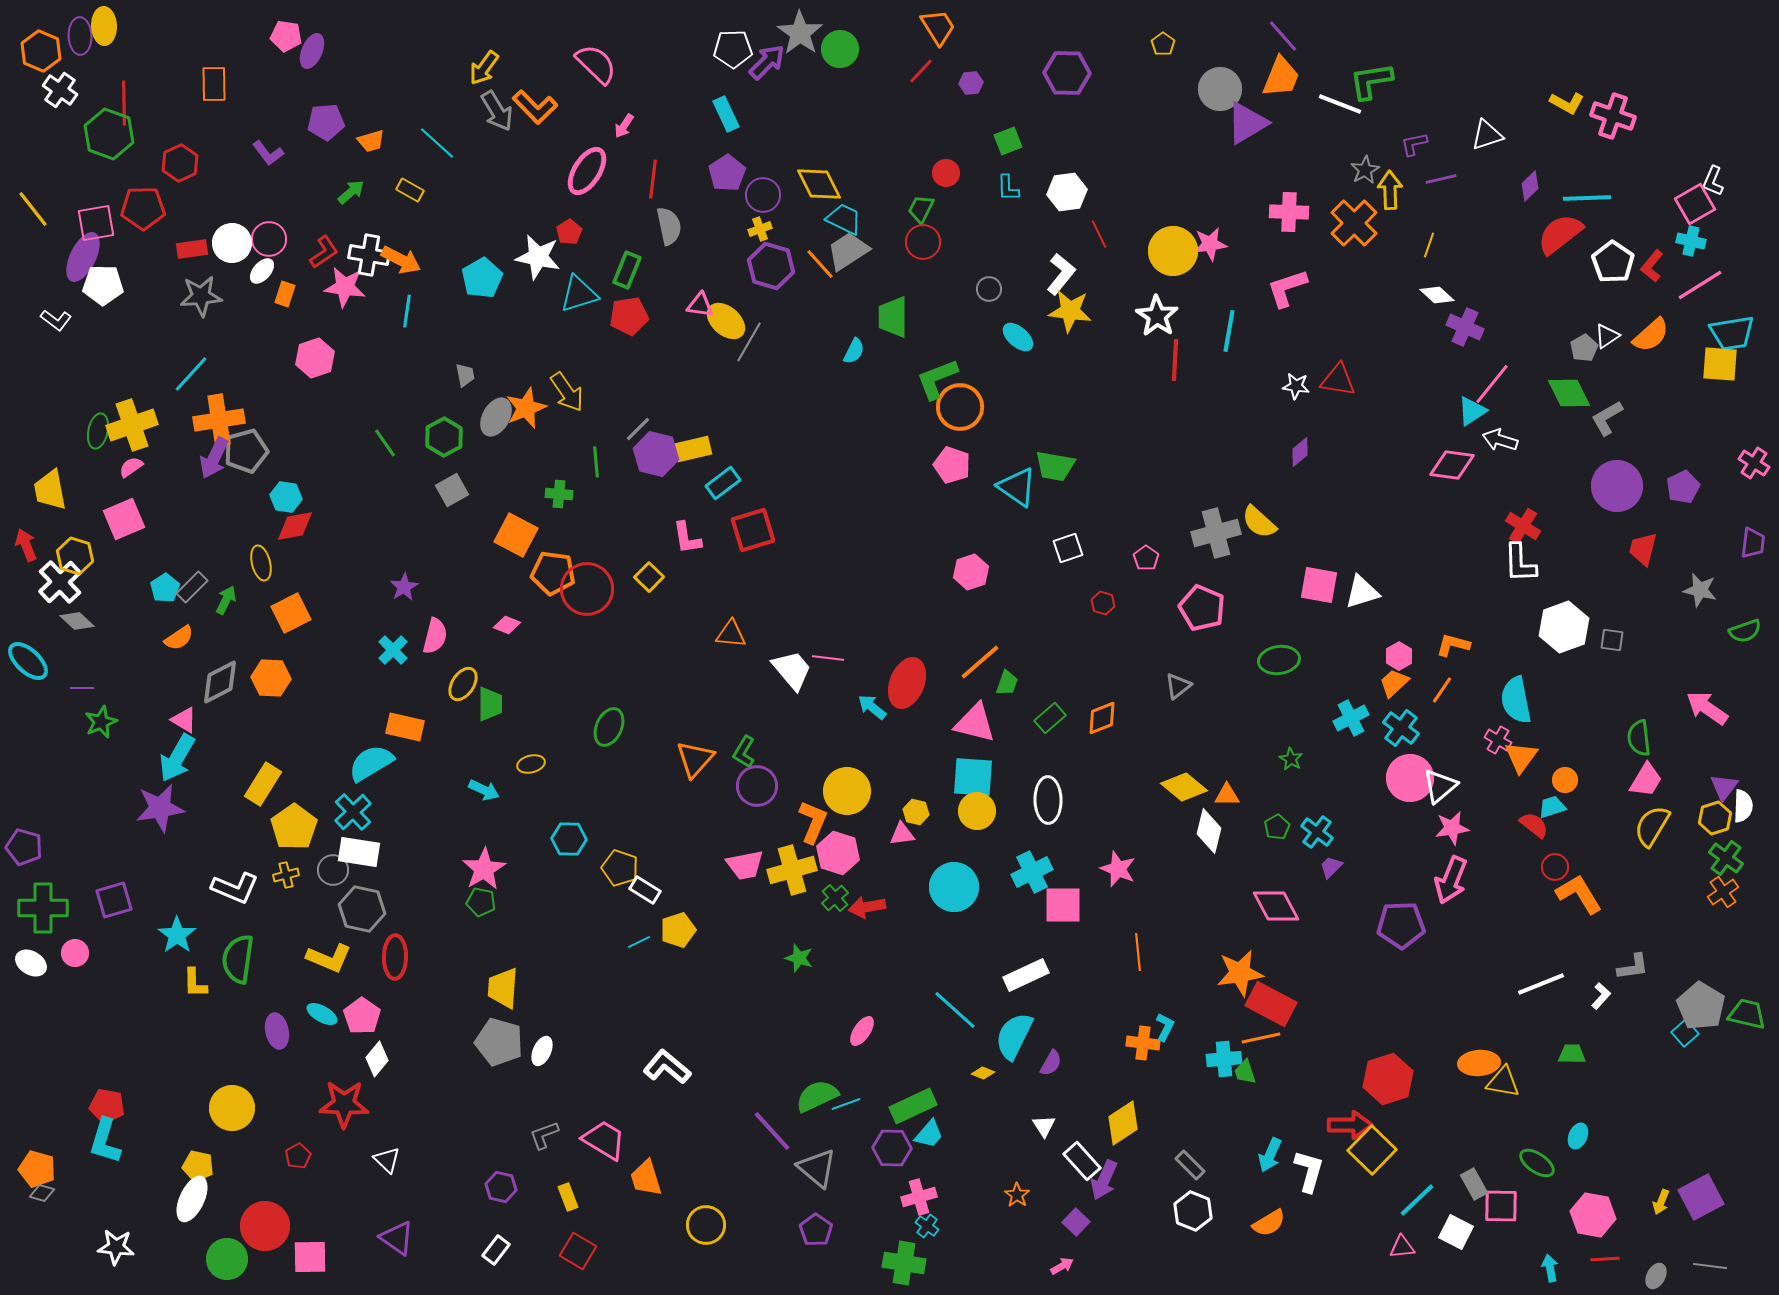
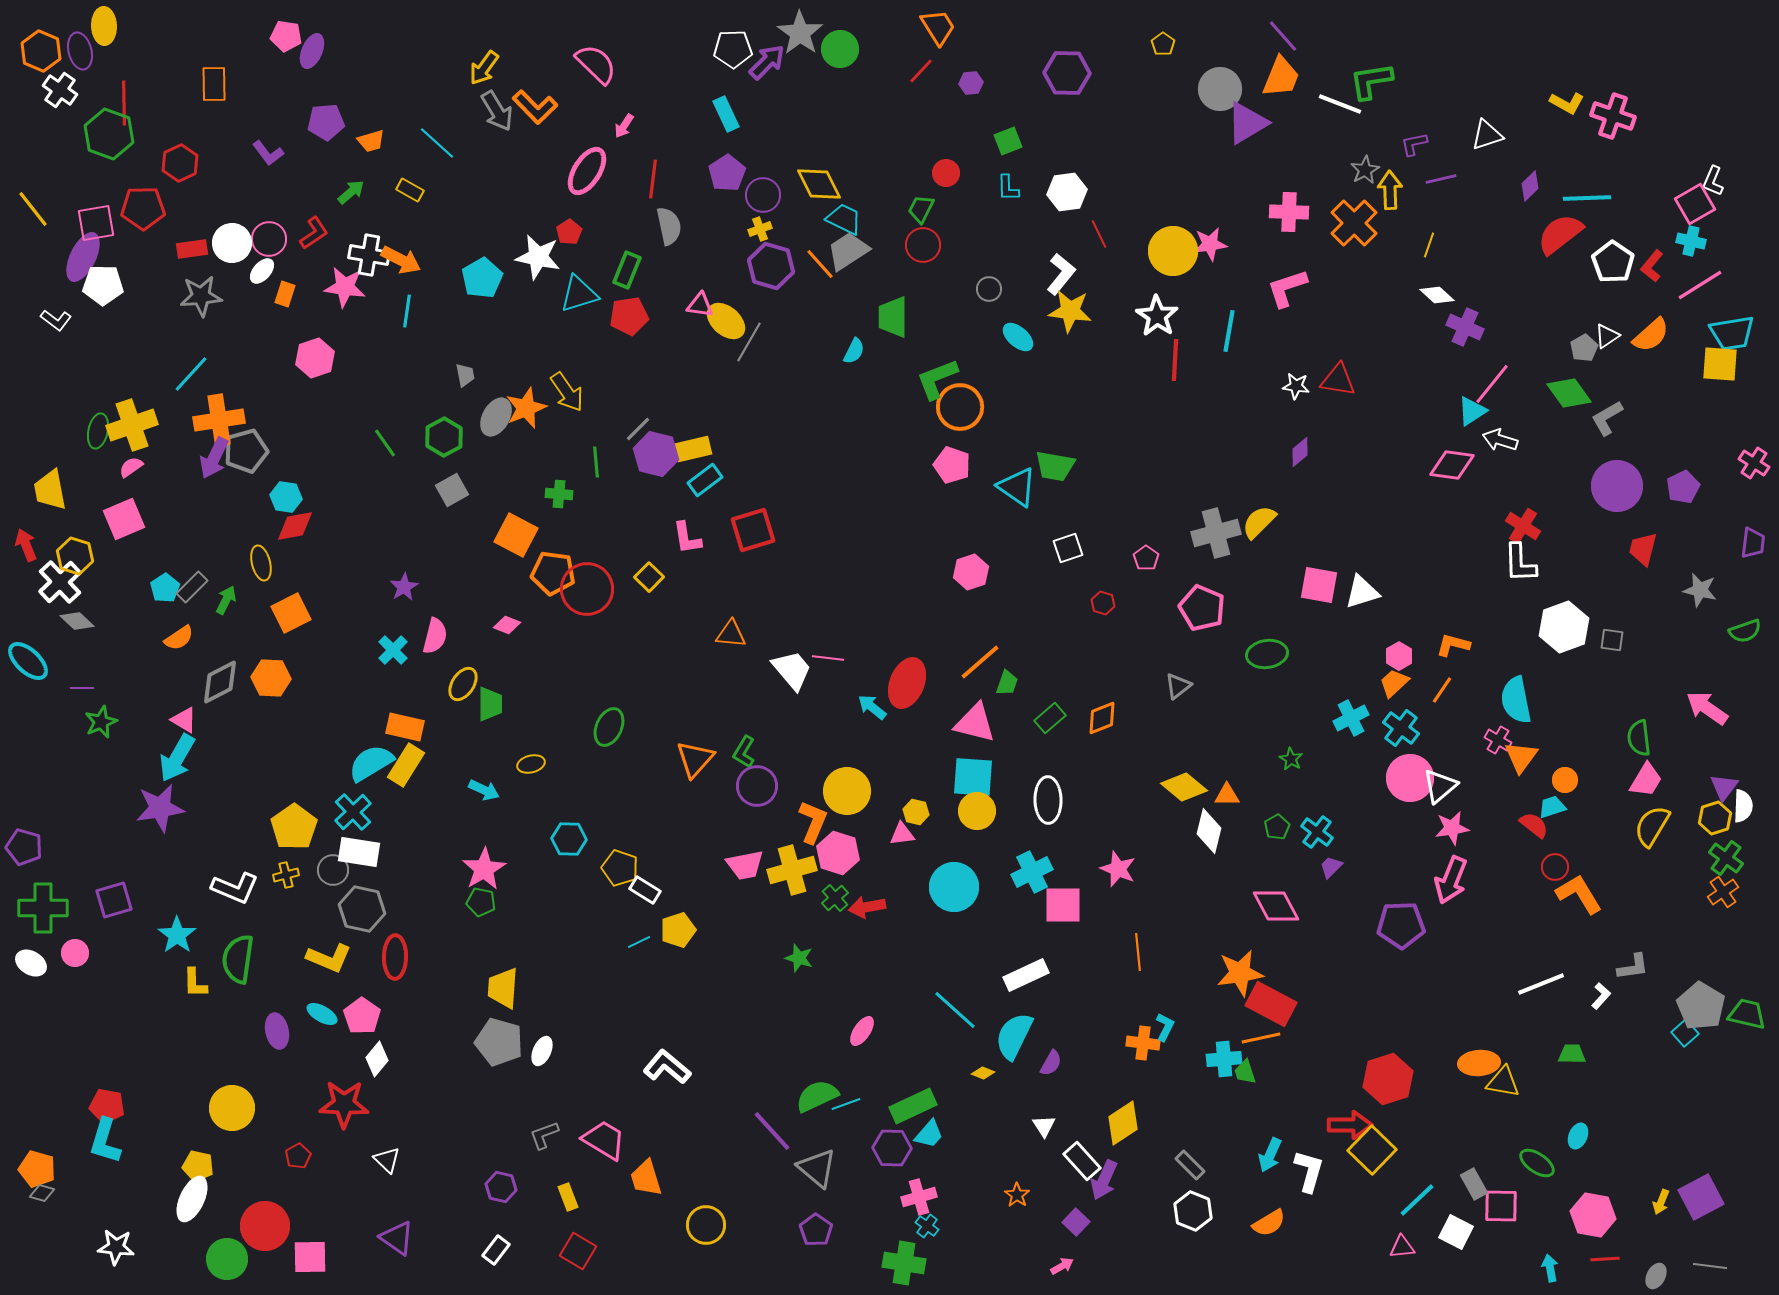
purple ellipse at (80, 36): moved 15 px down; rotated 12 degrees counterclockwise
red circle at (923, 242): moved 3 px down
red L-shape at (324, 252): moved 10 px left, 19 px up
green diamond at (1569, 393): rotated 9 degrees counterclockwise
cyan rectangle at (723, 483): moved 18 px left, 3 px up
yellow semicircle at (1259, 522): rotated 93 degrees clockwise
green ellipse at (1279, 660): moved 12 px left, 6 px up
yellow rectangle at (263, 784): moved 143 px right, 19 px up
☆ ☆ ☆ ☆
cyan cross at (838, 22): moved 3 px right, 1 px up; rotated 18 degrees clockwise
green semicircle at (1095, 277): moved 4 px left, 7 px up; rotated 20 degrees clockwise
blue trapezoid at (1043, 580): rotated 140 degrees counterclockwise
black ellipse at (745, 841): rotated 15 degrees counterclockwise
☆ ☆ ☆ ☆
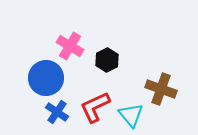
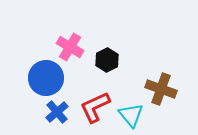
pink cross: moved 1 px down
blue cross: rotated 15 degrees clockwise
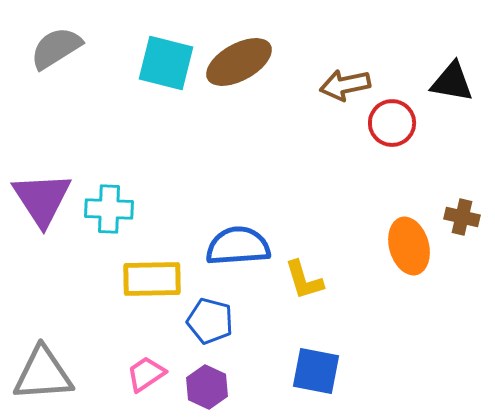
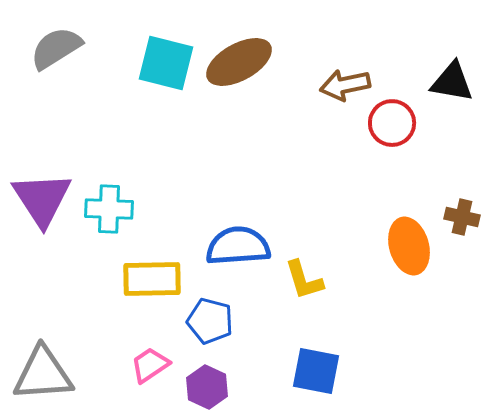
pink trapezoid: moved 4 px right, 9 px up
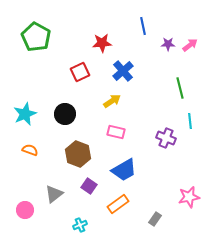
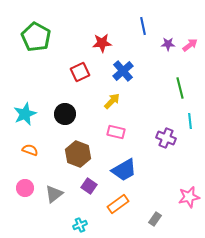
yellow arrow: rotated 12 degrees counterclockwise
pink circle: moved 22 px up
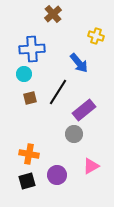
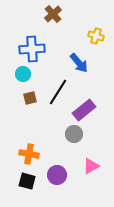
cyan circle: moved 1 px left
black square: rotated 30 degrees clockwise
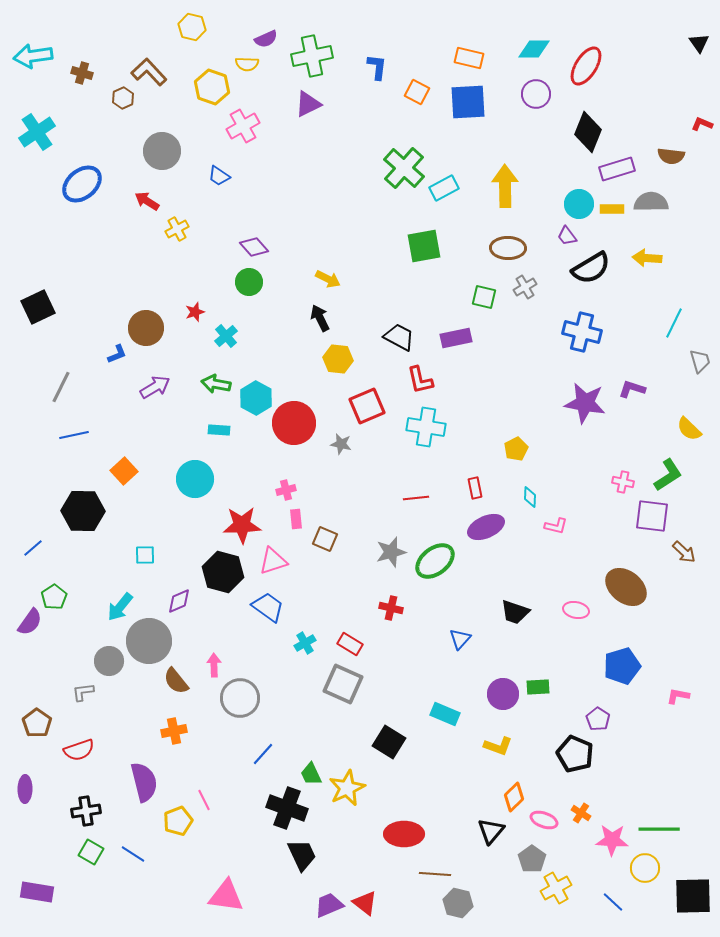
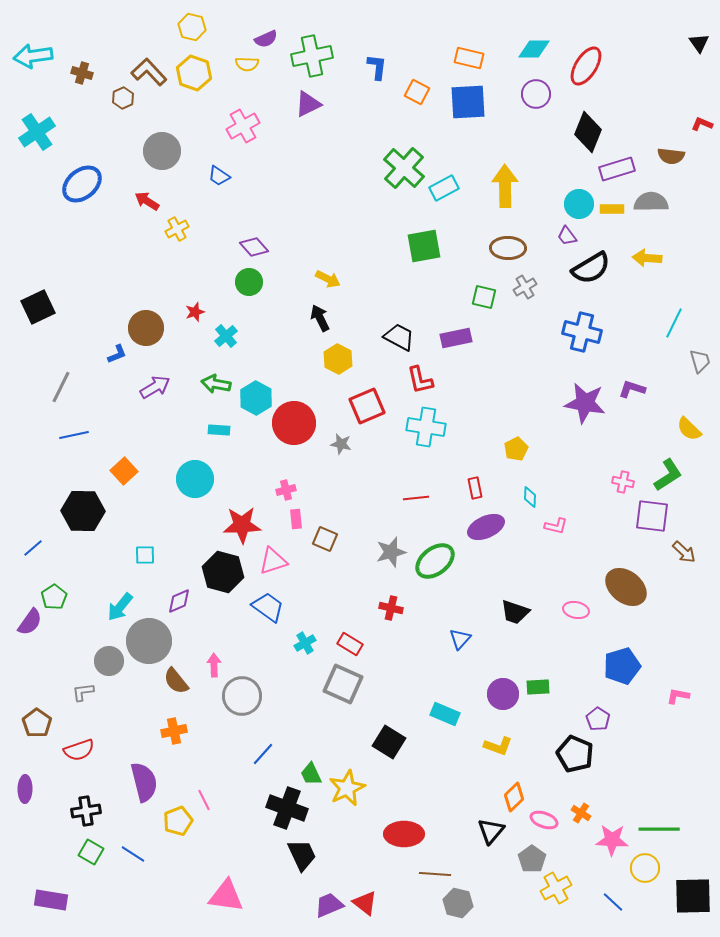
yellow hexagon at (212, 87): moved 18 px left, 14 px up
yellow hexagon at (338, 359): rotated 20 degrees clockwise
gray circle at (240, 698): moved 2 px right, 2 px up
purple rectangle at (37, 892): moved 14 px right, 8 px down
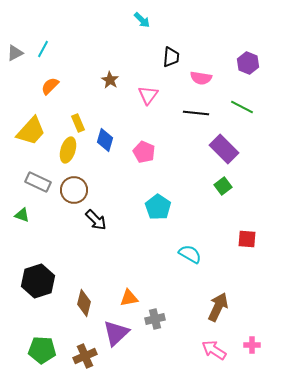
☆ ☆ ☆ ☆
Exercise = Reproduce every line from the listing above that holds the word "rectangle".

Solution for this problem =
cyan rectangle at (723, 483): moved 18 px left, 3 px up
yellow rectangle at (263, 784): moved 143 px right, 19 px up
purple rectangle at (37, 892): moved 14 px right, 8 px down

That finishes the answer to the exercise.